◆ What you should do ◆
Search the records for the string "brown", then copy each line that has it.

◆ Provided data ◆

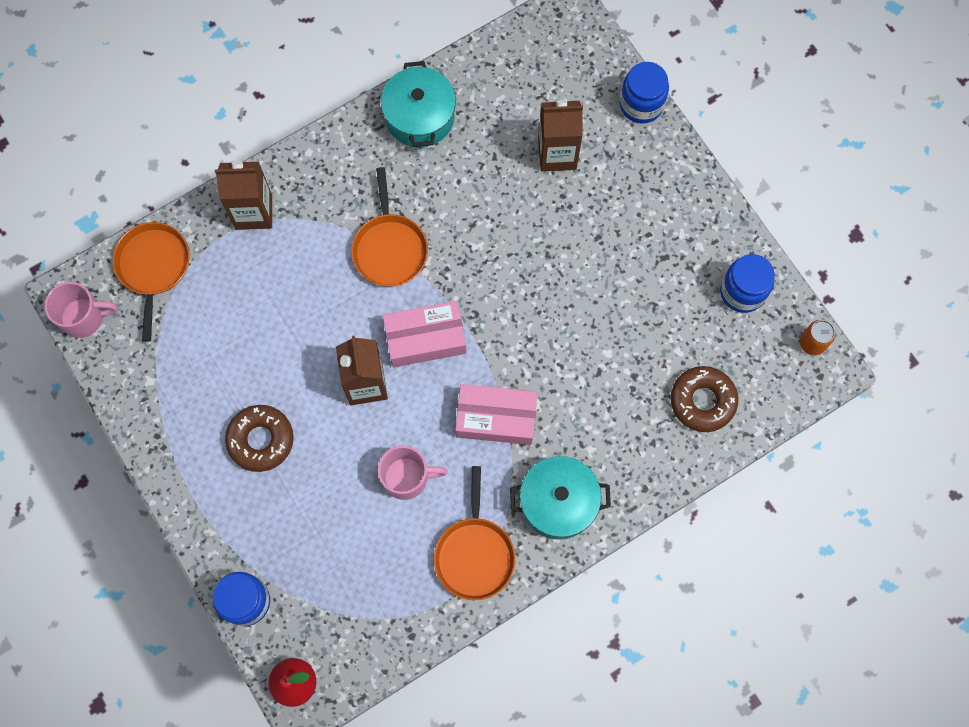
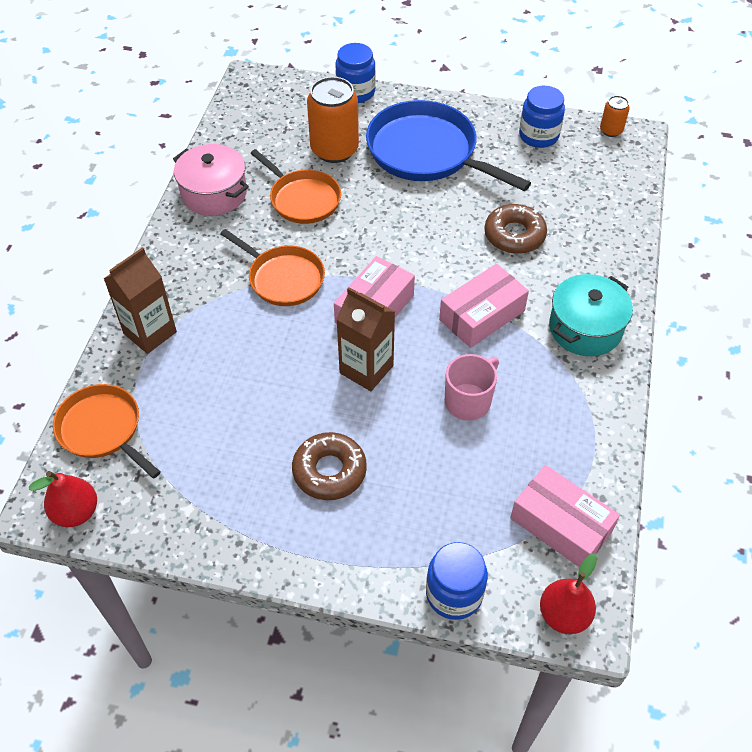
camera: 45 degrees left, 20 degrees down
pink mug [44,282,118,338] -> red pear [29,471,97,527]
turquoise pot [381,61,456,147] -> pink pot [173,144,249,216]
orange pan [434,466,516,600] -> orange pan moved to [250,149,341,224]
brown carton [538,100,583,172] -> orange can [307,77,359,163]
brown donut [671,366,738,432] -> brown donut moved to [484,204,547,254]
none -> blue pan [366,100,531,191]
none -> pink box [510,465,620,567]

◆ Answer to this problem ◆
brown carton [538,100,583,172] -> orange can [307,77,359,163]
brown donut [671,366,738,432] -> brown donut moved to [484,204,547,254]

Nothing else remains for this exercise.